Activity:
The required output is the exact run of lines from the one that contains "orange teapot [316,138,381,235]" to the end of the data, with every picture left out.

Exercise input START

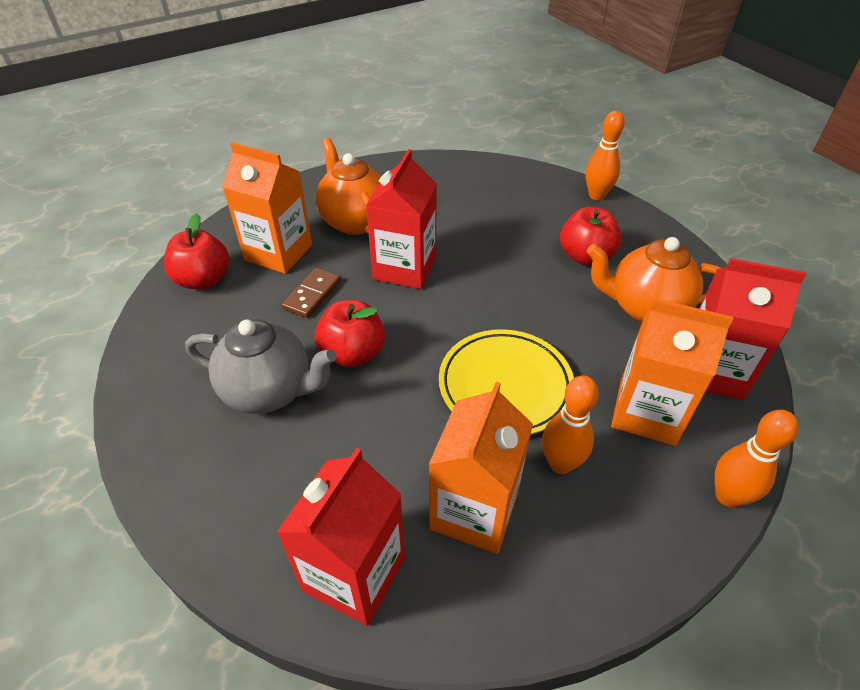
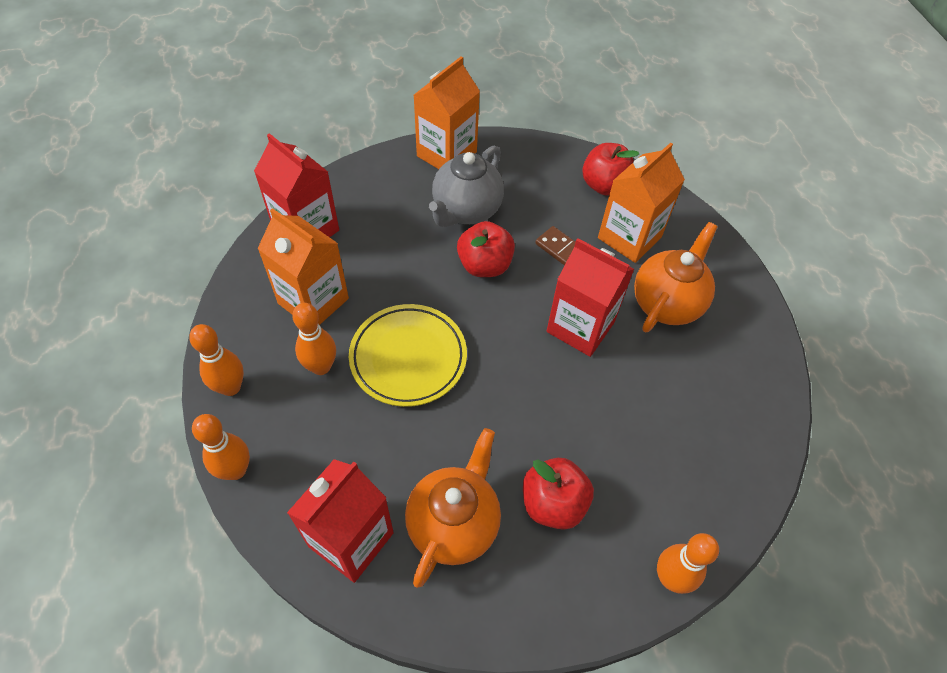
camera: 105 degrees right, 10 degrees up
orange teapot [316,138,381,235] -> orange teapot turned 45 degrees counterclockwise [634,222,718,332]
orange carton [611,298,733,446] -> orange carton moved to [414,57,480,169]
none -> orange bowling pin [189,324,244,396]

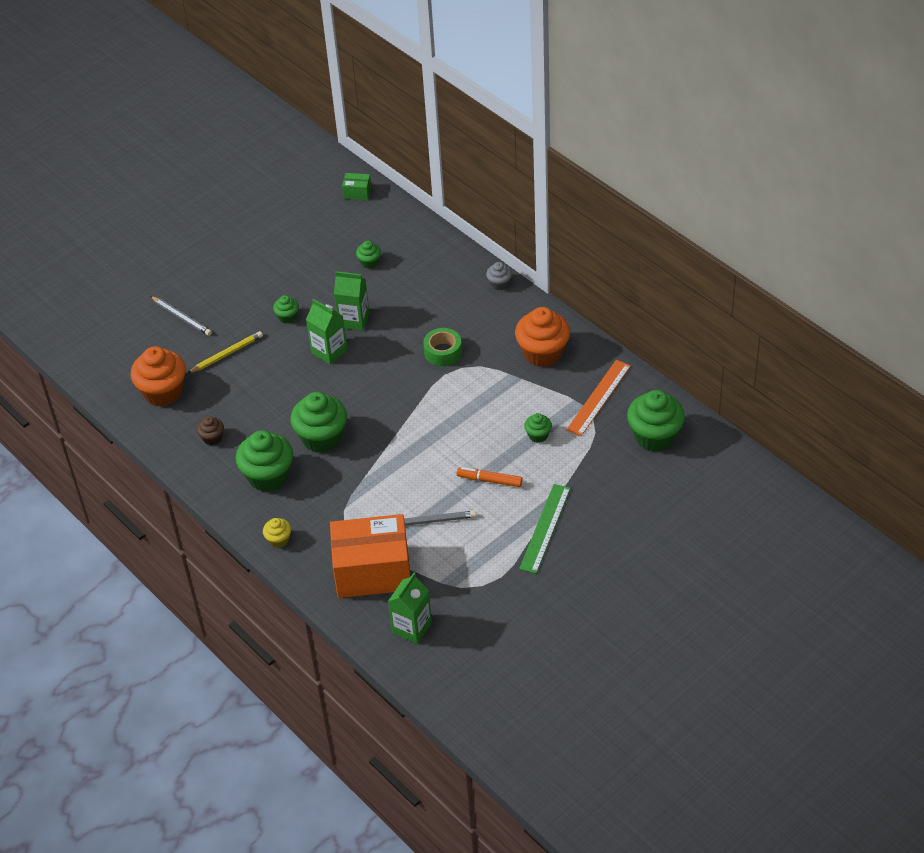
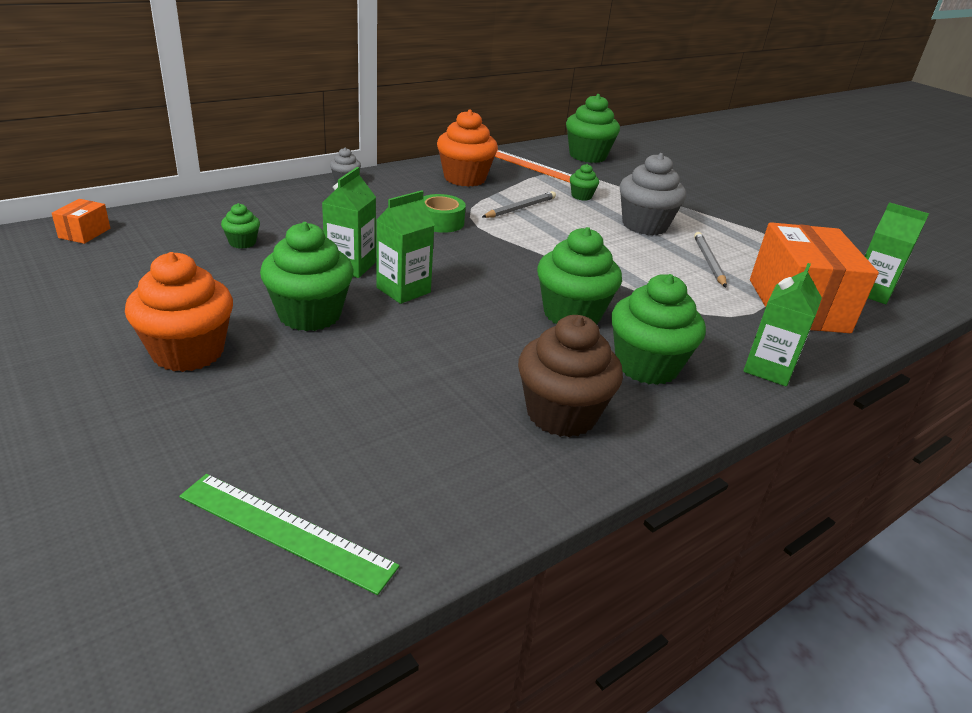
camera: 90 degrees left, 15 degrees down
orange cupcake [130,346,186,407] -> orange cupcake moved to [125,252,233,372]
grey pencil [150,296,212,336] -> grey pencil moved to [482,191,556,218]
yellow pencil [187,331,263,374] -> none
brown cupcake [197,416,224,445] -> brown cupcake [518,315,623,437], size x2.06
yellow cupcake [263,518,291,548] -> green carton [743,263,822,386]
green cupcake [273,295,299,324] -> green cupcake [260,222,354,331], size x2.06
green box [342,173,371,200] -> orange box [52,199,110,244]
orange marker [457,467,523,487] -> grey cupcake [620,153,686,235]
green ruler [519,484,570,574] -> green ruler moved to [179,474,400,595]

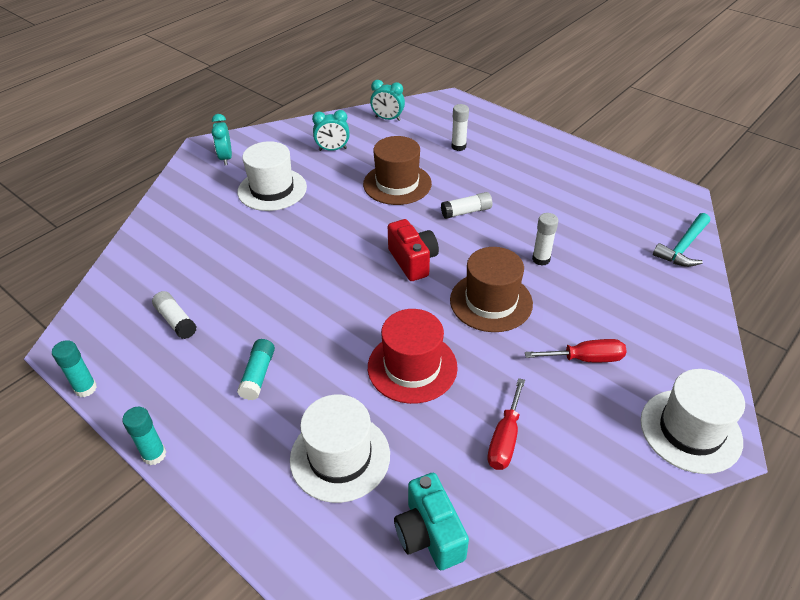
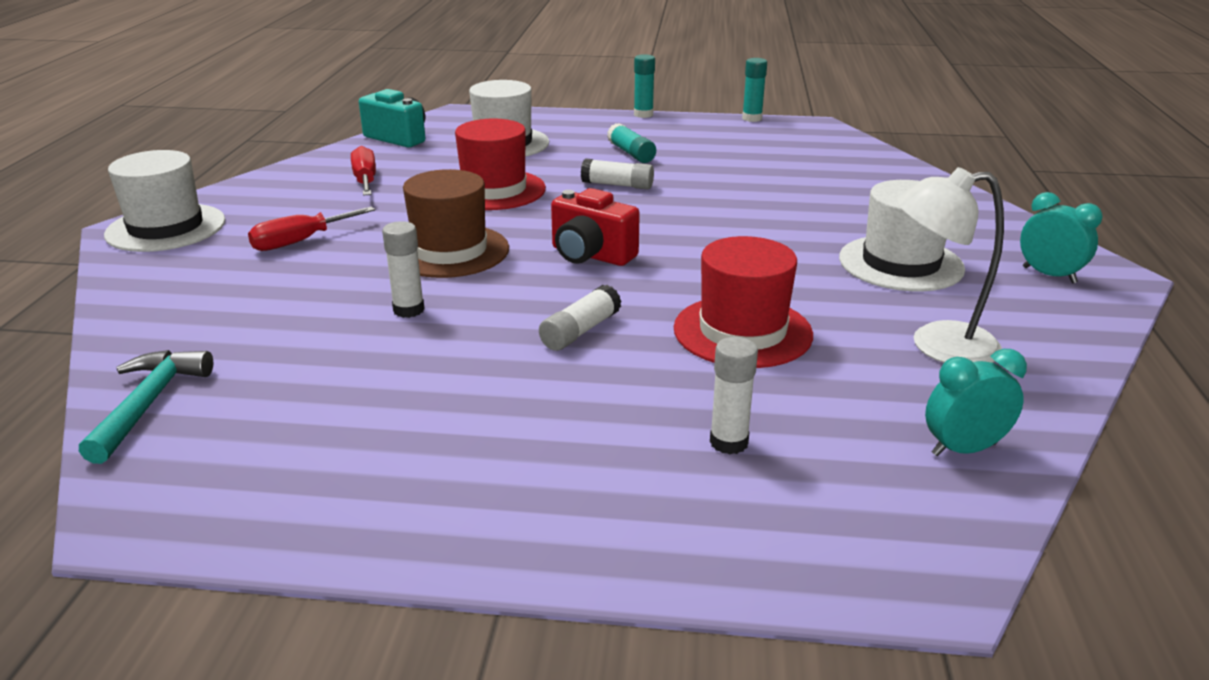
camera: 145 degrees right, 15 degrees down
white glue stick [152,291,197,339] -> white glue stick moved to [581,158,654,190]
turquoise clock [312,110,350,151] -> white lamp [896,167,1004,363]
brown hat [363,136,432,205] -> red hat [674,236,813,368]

Exercise input END

Task answer:
orange teapot [316,138,381,235] -> orange teapot turned 45 degrees counterclockwise [634,222,718,332]
orange carton [611,298,733,446] -> orange carton moved to [414,57,480,169]
none -> orange bowling pin [189,324,244,396]

camera: 90 degrees left, 15 degrees down
orange cupcake [130,346,186,407] -> orange cupcake moved to [125,252,233,372]
grey pencil [150,296,212,336] -> grey pencil moved to [482,191,556,218]
yellow pencil [187,331,263,374] -> none
brown cupcake [197,416,224,445] -> brown cupcake [518,315,623,437], size x2.06
yellow cupcake [263,518,291,548] -> green carton [743,263,822,386]
green cupcake [273,295,299,324] -> green cupcake [260,222,354,331], size x2.06
green box [342,173,371,200] -> orange box [52,199,110,244]
orange marker [457,467,523,487] -> grey cupcake [620,153,686,235]
green ruler [519,484,570,574] -> green ruler moved to [179,474,400,595]

camera: 145 degrees right, 15 degrees down
white glue stick [152,291,197,339] -> white glue stick moved to [581,158,654,190]
turquoise clock [312,110,350,151] -> white lamp [896,167,1004,363]
brown hat [363,136,432,205] -> red hat [674,236,813,368]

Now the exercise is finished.